[Available records Boundary: Start]
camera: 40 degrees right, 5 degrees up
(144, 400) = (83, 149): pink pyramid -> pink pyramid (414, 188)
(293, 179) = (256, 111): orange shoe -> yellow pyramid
[Available records Boundary: End]
[Available records Boundary: Start]
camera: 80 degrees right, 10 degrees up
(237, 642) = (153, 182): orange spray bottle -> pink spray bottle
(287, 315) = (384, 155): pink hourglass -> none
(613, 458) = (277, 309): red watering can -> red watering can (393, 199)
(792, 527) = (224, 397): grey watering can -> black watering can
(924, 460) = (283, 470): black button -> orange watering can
[Available records Boundary: End]
--- Problem to solve ---
Look above for the line that contains "(792, 527) = (224, 397): grey". Starting there, transcribe every line exactly until you have copied the line that contains "(924, 460) = (283, 470): black".

--- Task answer ---
(792, 527) = (224, 397): grey watering can -> black watering can
(924, 460) = (283, 470): black button -> orange watering can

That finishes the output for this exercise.